### RECORDED INFORMATION
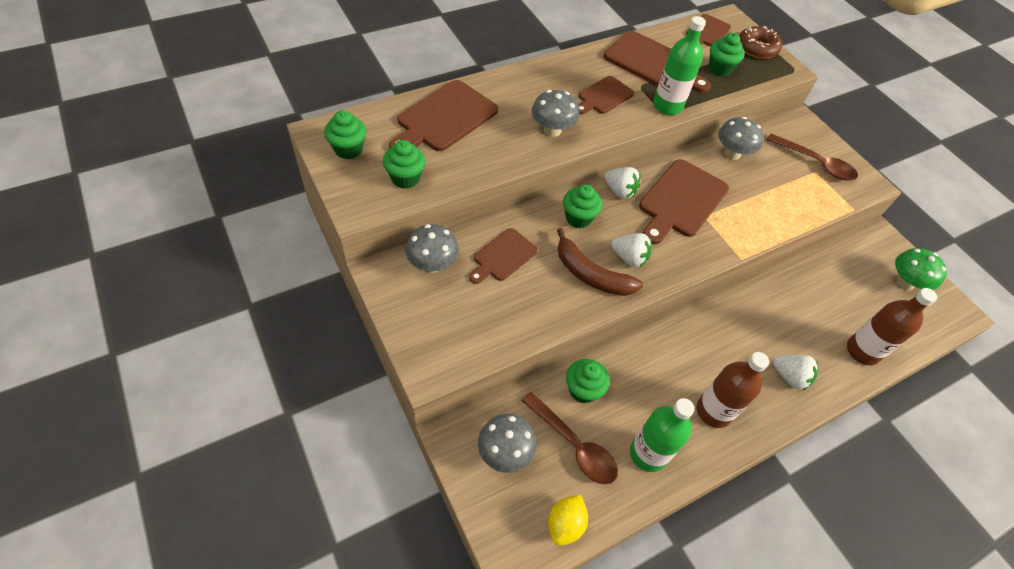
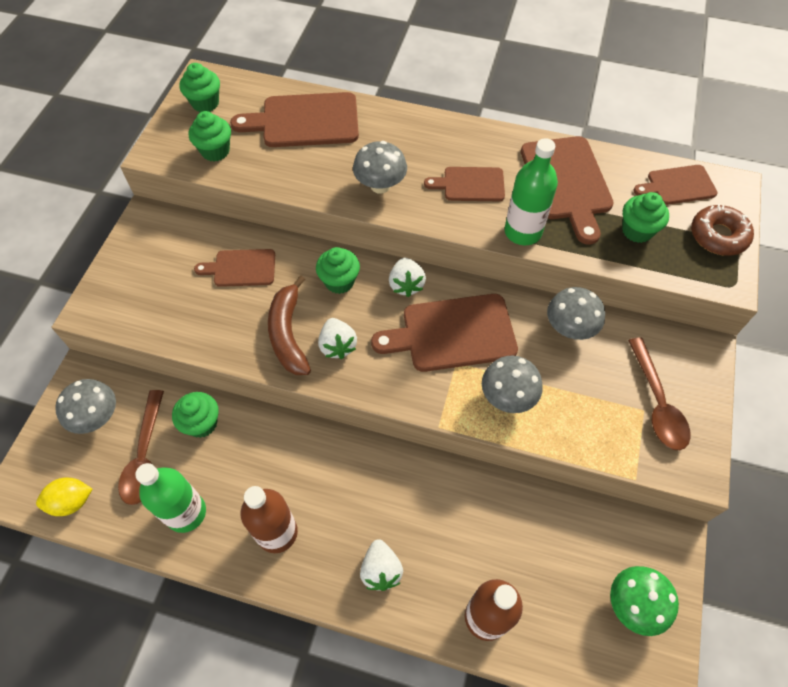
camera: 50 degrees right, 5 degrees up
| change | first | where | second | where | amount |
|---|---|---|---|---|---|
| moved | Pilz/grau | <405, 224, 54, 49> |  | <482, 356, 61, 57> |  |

### YOUR GOAL
Reproduce the data above exactly, leaving out any picture in it.

### EXERCISE OUTPUT
camera: 50 degrees right, 5 degrees up
| change | first | where | second | where | amount |
|---|---|---|---|---|---|
| moved | Pilz/grau | <405, 224, 54, 49> |  | <482, 356, 61, 57> |  |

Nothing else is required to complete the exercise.